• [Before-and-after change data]
+-------+

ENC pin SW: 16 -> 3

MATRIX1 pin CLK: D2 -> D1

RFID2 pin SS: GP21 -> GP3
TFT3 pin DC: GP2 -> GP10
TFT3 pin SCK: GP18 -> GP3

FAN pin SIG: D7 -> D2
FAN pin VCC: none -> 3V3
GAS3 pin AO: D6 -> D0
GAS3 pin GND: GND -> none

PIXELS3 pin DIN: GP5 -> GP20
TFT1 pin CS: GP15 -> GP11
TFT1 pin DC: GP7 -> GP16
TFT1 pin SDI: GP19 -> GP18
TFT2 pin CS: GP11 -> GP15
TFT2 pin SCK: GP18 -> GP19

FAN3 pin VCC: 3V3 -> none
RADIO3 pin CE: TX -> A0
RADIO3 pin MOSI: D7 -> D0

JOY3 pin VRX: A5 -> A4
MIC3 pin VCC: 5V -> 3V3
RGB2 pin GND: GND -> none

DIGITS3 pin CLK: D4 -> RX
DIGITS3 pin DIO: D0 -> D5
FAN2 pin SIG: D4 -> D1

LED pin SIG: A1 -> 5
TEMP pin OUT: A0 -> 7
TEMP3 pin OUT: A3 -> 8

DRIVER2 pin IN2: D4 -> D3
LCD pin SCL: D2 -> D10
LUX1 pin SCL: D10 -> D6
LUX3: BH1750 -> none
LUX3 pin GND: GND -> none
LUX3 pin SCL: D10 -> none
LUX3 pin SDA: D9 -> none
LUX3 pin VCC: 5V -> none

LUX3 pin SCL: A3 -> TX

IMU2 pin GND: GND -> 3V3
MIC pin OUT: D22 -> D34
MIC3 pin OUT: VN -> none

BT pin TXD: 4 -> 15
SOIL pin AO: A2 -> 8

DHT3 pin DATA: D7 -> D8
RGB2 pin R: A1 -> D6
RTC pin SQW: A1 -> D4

+-------+

• [Work to be completed] Reproduce the records in full, exactly as written.

• [Response below]
ENC pin SW: 16 -> 3

MATRIX1 pin CLK: D2 -> D1

RFID2 pin SS: GP21 -> GP3
TFT3 pin DC: GP2 -> GP10
TFT3 pin SCK: GP18 -> GP3

FAN pin SIG: D7 -> D2
FAN pin VCC: none -> 3V3
GAS3 pin AO: D6 -> D0
GAS3 pin GND: GND -> none

PIXELS3 pin DIN: GP5 -> GP20
TFT1 pin CS: GP15 -> GP11
TFT1 pin DC: GP7 -> GP16
TFT1 pin SDI: GP19 -> GP18
TFT2 pin CS: GP11 -> GP15
TFT2 pin SCK: GP18 -> GP19

FAN3 pin VCC: 3V3 -> none
RADIO3 pin CE: TX -> A0
RADIO3 pin MOSI: D7 -> D0

JOY3 pin VRX: A5 -> A4
MIC3 pin VCC: 5V -> 3V3
RGB2 pin GND: GND -> none

DIGITS3 pin CLK: D4 -> RX
DIGITS3 pin DIO: D0 -> D5
FAN2 pin SIG: D4 -> D1

LED pin SIG: A1 -> 5
TEMP pin OUT: A0 -> 7
TEMP3 pin OUT: A3 -> 8

DRIVER2 pin IN2: D4 -> D3
LCD pin SCL: D2 -> D10
LUX1 pin SCL: D10 -> D6
LUX3: BH1750 -> none
LUX3 pin GND: GND -> none
LUX3 pin SCL: D10 -> none
LUX3 pin SDA: D9 -> none
LUX3 pin VCC: 5V -> none

LUX3 pin SCL: A3 -> TX

IMU2 pin GND: GND -> 3V3
MIC pin OUT: D22 -> D34
MIC3 pin OUT: VN -> none

BT pin TXD: 4 -> 15
SOIL pin AO: A2 -> 8

DHT3 pin DATA: D7 -> D8
RGB2 pin R: A1 -> D6
RTC pin SQW: A1 -> D4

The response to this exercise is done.